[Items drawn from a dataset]
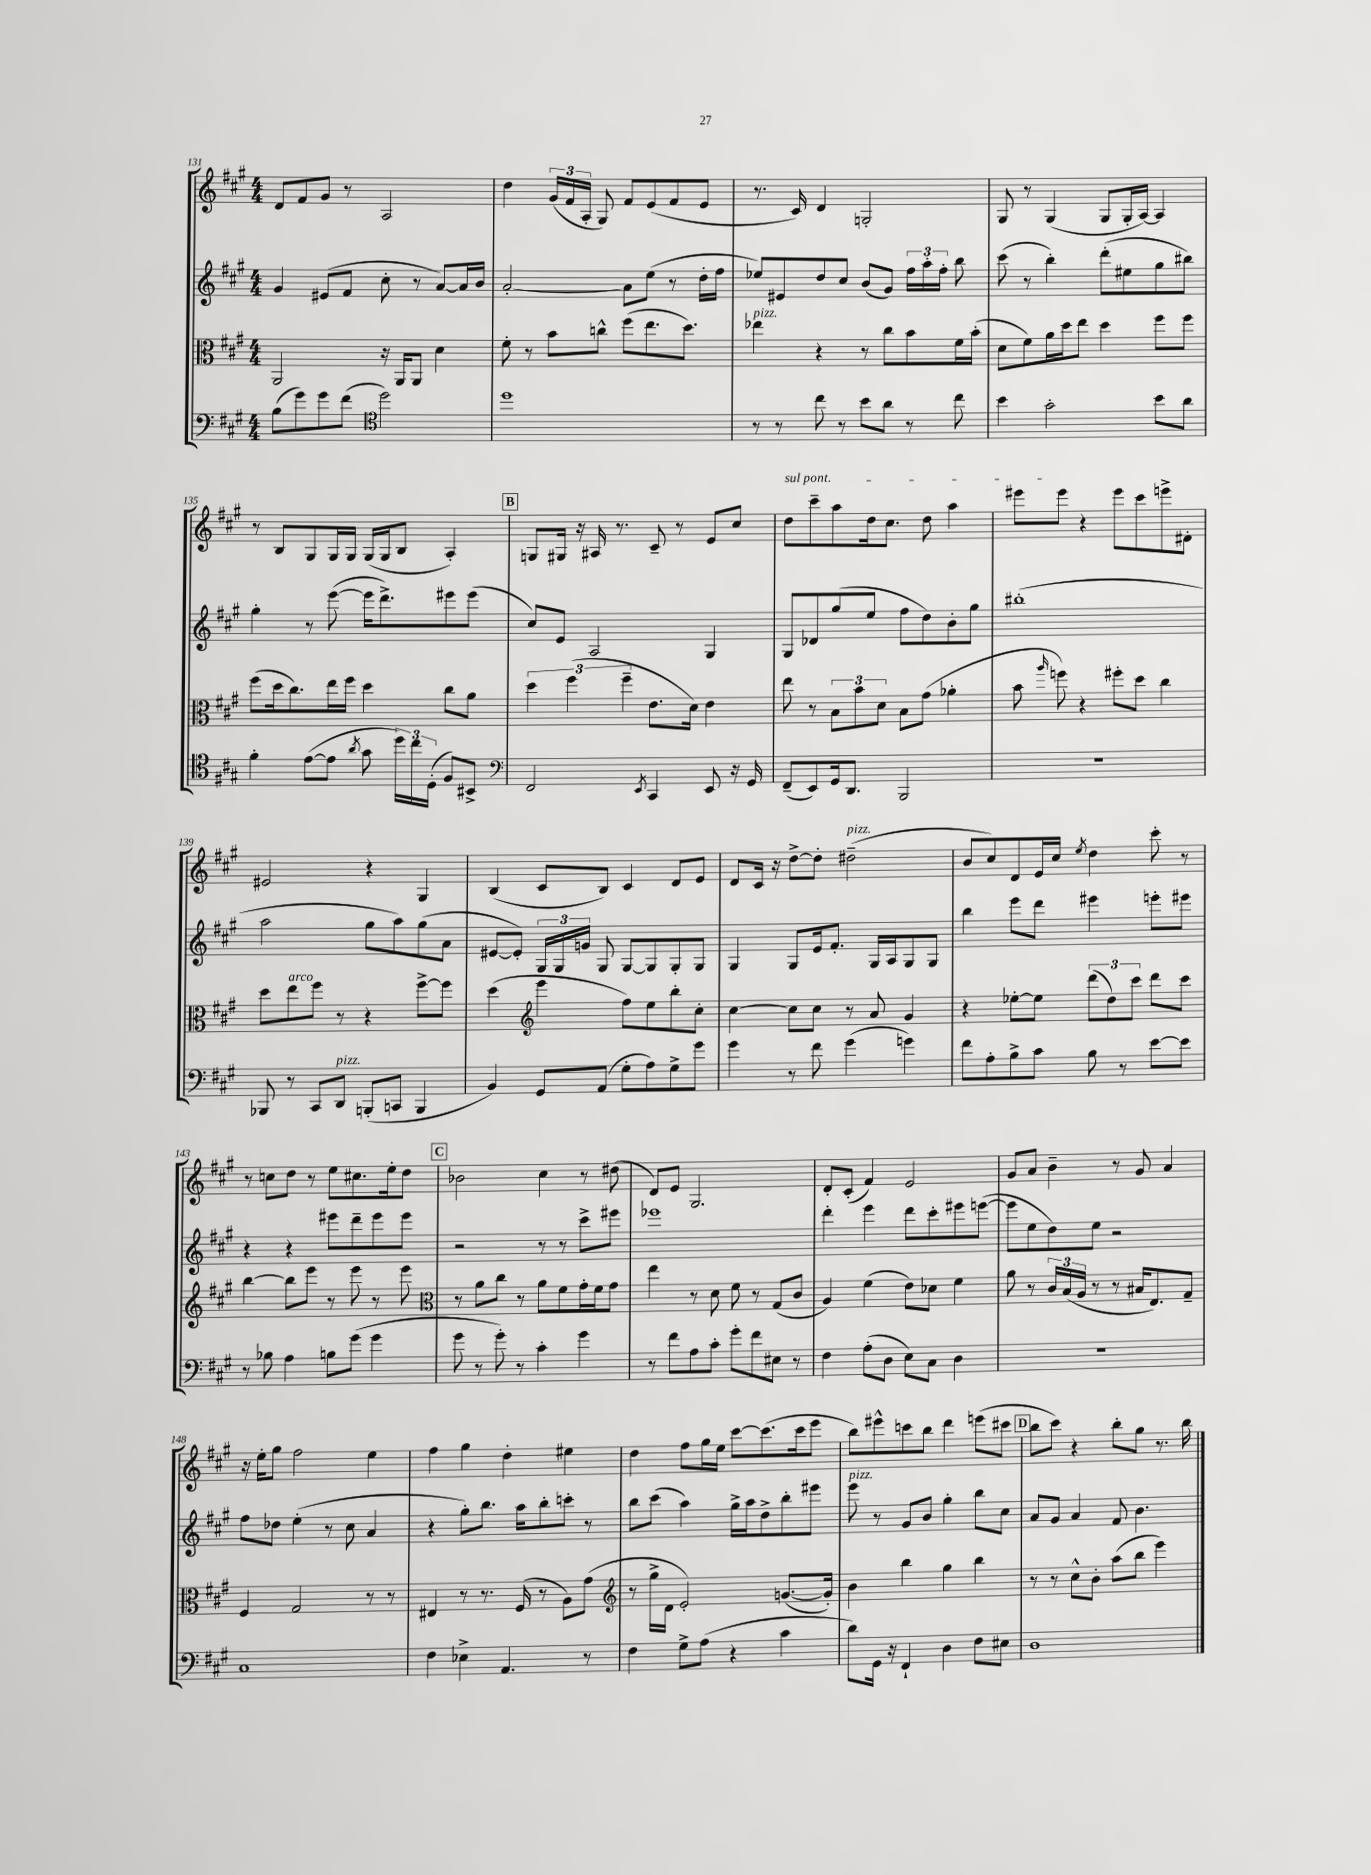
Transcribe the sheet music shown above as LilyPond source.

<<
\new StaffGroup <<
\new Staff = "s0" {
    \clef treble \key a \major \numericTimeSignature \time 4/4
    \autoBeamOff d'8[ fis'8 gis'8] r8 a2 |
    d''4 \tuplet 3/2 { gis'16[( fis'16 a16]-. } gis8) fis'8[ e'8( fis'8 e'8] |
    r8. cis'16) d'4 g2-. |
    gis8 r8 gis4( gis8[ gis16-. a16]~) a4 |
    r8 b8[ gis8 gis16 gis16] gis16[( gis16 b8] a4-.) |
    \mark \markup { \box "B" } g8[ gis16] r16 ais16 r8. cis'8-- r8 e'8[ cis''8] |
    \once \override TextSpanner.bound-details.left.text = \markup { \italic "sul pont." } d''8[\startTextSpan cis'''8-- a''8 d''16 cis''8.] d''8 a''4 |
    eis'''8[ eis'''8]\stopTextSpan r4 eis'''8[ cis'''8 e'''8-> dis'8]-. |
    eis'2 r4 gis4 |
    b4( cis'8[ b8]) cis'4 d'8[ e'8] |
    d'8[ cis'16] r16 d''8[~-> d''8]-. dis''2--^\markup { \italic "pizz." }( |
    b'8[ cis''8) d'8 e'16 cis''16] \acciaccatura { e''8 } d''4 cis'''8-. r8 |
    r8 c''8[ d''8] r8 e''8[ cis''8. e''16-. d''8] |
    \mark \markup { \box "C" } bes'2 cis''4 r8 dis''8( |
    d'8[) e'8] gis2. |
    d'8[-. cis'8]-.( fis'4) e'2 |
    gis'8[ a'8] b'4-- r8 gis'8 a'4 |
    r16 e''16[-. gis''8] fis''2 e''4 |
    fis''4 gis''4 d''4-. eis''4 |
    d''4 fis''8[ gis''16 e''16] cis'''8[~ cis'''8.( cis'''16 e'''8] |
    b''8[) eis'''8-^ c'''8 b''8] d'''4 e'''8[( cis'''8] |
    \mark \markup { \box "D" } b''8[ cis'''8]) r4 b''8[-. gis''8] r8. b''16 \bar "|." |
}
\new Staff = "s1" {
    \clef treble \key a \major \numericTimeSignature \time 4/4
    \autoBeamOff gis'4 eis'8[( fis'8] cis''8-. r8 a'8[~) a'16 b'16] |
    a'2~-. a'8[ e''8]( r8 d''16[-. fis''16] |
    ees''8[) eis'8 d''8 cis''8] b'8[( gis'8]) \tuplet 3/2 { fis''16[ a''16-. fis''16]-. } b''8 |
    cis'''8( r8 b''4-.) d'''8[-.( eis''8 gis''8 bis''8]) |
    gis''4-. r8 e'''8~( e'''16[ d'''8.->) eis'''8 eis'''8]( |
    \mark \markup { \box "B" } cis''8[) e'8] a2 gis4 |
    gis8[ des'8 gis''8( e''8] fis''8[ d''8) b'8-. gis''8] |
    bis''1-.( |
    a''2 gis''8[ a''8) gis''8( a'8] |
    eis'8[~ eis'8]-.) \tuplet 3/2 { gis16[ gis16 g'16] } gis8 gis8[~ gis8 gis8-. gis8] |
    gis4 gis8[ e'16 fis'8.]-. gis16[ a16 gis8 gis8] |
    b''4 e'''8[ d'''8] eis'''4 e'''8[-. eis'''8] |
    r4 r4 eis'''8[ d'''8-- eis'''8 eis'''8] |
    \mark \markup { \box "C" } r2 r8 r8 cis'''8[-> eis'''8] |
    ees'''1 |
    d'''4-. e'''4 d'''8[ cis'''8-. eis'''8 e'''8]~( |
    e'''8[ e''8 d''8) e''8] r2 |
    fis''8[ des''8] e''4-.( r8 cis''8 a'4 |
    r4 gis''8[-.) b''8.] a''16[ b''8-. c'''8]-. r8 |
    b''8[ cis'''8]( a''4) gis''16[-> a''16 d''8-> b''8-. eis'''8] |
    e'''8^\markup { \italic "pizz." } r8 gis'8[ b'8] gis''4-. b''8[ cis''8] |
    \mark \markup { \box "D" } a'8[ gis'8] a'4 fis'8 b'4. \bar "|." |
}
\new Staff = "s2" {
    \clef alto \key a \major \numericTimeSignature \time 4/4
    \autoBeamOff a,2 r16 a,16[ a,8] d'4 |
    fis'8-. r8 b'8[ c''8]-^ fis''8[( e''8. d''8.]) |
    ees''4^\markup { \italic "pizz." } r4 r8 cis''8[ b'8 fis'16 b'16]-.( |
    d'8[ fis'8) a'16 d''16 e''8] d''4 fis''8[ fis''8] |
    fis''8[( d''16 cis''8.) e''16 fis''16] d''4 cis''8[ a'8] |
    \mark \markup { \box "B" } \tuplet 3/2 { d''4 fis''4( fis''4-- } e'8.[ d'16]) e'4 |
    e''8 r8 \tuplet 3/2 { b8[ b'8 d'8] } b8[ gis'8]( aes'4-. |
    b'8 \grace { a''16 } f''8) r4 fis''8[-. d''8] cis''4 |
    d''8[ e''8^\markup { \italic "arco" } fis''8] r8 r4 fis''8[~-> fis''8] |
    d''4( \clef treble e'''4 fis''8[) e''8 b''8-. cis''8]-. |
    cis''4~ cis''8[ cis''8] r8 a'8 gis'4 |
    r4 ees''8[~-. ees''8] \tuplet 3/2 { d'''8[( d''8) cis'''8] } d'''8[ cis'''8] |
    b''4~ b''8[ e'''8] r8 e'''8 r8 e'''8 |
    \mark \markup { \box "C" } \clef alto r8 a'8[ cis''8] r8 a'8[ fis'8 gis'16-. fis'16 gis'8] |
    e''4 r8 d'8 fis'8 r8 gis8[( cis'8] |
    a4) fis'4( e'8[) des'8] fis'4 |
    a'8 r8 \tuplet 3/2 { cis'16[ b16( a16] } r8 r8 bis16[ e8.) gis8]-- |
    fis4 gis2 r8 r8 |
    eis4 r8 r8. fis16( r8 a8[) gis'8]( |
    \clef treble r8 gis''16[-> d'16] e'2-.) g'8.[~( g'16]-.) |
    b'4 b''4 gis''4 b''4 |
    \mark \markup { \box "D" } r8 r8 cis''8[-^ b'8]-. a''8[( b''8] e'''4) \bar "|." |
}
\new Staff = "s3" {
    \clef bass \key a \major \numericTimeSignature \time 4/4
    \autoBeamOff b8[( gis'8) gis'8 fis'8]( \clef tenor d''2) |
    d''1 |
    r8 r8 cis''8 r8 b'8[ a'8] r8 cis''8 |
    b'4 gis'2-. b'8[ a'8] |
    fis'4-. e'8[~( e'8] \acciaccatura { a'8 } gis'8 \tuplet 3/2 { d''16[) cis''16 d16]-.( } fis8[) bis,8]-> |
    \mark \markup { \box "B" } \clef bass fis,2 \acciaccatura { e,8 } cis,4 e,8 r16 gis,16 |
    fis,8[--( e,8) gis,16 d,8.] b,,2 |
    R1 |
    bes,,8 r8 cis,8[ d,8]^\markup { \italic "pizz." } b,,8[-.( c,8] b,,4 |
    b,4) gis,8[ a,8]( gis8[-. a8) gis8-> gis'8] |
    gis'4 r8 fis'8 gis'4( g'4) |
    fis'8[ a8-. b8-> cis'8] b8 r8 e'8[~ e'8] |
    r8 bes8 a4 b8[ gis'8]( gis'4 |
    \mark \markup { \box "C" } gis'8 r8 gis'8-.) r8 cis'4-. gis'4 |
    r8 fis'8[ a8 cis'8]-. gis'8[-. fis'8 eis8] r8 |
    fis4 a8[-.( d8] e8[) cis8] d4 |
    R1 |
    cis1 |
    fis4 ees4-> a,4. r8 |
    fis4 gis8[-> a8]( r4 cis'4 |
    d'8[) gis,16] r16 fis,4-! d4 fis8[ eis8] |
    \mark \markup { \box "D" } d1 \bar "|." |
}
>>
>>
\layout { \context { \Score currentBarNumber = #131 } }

### GIVEN TASK
How many lines of the listing above contain the string "italic"? Reply with the number alone.

### REPLY TO THE TASK
6